> Required work
Line by line, copy out the data that follows.

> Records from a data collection

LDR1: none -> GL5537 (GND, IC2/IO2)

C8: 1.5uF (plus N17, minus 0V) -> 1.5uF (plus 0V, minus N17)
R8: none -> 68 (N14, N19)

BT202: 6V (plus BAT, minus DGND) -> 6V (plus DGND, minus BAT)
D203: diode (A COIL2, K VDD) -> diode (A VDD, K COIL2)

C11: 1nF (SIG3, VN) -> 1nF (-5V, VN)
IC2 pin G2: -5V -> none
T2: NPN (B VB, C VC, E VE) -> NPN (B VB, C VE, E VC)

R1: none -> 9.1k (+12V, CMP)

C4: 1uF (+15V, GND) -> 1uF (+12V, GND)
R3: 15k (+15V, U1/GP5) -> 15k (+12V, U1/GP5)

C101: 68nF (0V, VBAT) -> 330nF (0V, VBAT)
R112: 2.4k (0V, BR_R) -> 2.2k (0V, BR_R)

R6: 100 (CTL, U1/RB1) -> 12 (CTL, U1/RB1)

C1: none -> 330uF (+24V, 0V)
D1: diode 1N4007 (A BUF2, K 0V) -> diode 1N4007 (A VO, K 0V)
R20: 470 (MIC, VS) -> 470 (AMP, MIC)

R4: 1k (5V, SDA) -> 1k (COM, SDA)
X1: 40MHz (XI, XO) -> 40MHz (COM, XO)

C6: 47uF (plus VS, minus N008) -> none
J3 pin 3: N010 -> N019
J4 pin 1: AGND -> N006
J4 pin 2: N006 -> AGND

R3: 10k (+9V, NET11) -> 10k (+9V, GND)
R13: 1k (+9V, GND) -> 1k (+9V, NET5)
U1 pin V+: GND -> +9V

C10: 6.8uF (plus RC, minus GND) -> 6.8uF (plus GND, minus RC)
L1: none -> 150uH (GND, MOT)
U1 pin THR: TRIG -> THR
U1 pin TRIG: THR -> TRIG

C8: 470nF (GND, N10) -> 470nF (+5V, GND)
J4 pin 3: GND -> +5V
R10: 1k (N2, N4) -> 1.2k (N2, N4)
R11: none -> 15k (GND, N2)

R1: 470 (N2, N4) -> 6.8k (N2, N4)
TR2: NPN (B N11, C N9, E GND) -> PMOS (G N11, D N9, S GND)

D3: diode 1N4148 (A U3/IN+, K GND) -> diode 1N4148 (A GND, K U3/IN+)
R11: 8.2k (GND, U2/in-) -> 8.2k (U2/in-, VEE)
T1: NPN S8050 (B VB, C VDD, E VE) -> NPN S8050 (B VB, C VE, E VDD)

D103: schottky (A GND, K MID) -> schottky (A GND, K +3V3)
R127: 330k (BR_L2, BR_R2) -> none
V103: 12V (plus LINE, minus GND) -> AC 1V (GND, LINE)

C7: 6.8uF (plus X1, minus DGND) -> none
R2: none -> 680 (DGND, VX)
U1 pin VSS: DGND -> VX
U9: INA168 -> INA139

> Written response
LDR1: none -> GL5537 (GND, IC2/IO2)

C8: 1.5uF (plus N17, minus 0V) -> 1.5uF (plus 0V, minus N17)
R8: none -> 68 (N14, N19)

BT202: 6V (plus BAT, minus DGND) -> 6V (plus DGND, minus BAT)
D203: diode (A COIL2, K VDD) -> diode (A VDD, K COIL2)

C11: 1nF (SIG3, VN) -> 1nF (-5V, VN)
IC2 pin G2: -5V -> none
T2: NPN (B VB, C VC, E VE) -> NPN (B VB, C VE, E VC)

R1: none -> 9.1k (+12V, CMP)

C4: 1uF (+15V, GND) -> 1uF (+12V, GND)
R3: 15k (+15V, U1/GP5) -> 15k (+12V, U1/GP5)

C101: 68nF (0V, VBAT) -> 330nF (0V, VBAT)
R112: 2.4k (0V, BR_R) -> 2.2k (0V, BR_R)

R6: 100 (CTL, U1/RB1) -> 12 (CTL, U1/RB1)

C1: none -> 330uF (+24V, 0V)
D1: diode 1N4007 (A BUF2, K 0V) -> diode 1N4007 (A VO, K 0V)
R20: 470 (MIC, VS) -> 470 (AMP, MIC)

R4: 1k (5V, SDA) -> 1k (COM, SDA)
X1: 40MHz (XI, XO) -> 40MHz (COM, XO)

C6: 47uF (plus VS, minus N008) -> none
J3 pin 3: N010 -> N019
J4 pin 1: AGND -> N006
J4 pin 2: N006 -> AGND

R3: 10k (+9V, NET11) -> 10k (+9V, GND)
R13: 1k (+9V, GND) -> 1k (+9V, NET5)
U1 pin V+: GND -> +9V

C10: 6.8uF (plus RC, minus GND) -> 6.8uF (plus GND, minus RC)
L1: none -> 150uH (GND, MOT)
U1 pin THR: TRIG -> THR
U1 pin TRIG: THR -> TRIG

C8: 470nF (GND, N10) -> 470nF (+5V, GND)
J4 pin 3: GND -> +5V
R10: 1k (N2, N4) -> 1.2k (N2, N4)
R11: none -> 15k (GND, N2)

R1: 470 (N2, N4) -> 6.8k (N2, N4)
TR2: NPN (B N11, C N9, E GND) -> PMOS (G N11, D N9, S GND)

D3: diode 1N4148 (A U3/IN+, K GND) -> diode 1N4148 (A GND, K U3/IN+)
R11: 8.2k (GND, U2/in-) -> 8.2k (U2/in-, VEE)
T1: NPN S8050 (B VB, C VDD, E VE) -> NPN S8050 (B VB, C VE, E VDD)

D103: schottky (A GND, K MID) -> schottky (A GND, K +3V3)
R127: 330k (BR_L2, BR_R2) -> none
V103: 12V (plus LINE, minus GND) -> AC 1V (GND, LINE)

C7: 6.8uF (plus X1, minus DGND) -> none
R2: none -> 680 (DGND, VX)
U1 pin VSS: DGND -> VX
U9: INA168 -> INA139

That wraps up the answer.